Directions:
All lines from the one holding "(212, 237) = (204, 201): black" through the last line of the entries below must be transcribed exactly, and no others. Pictures do not go in.

■ ■ ■ ■

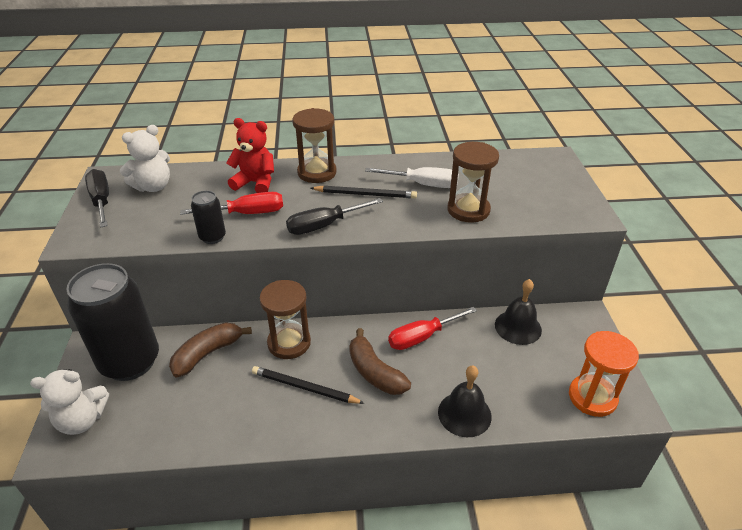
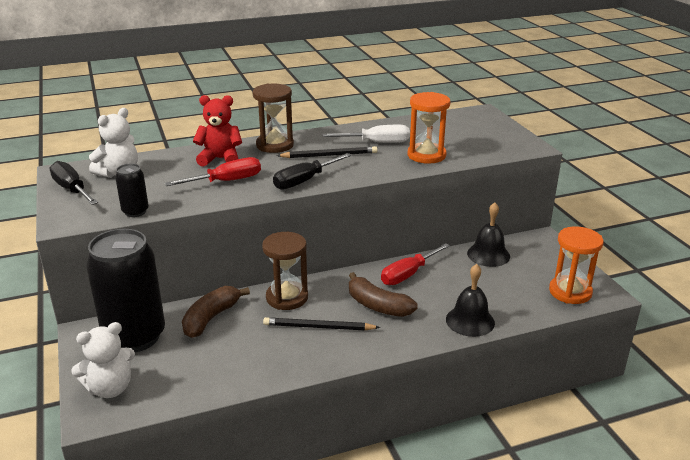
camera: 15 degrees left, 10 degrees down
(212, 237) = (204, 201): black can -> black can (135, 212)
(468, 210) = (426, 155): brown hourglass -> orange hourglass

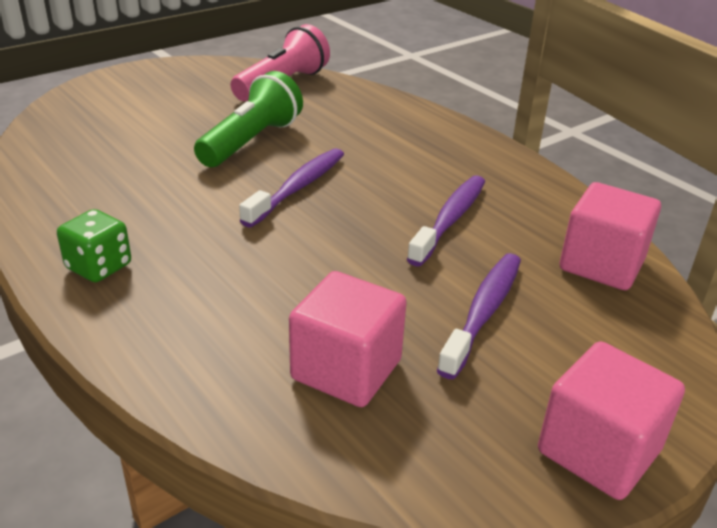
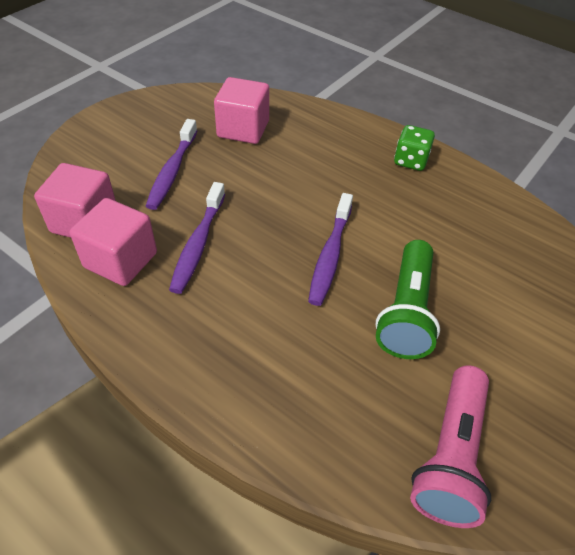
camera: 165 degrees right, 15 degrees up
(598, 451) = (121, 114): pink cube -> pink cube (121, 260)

■ ■ ■ ■

Output of the exercise:
(212, 237) = (204, 201): black can -> black can (135, 212)
(468, 210) = (426, 155): brown hourglass -> orange hourglass

camera: 165 degrees right, 15 degrees up
(598, 451) = (121, 114): pink cube -> pink cube (121, 260)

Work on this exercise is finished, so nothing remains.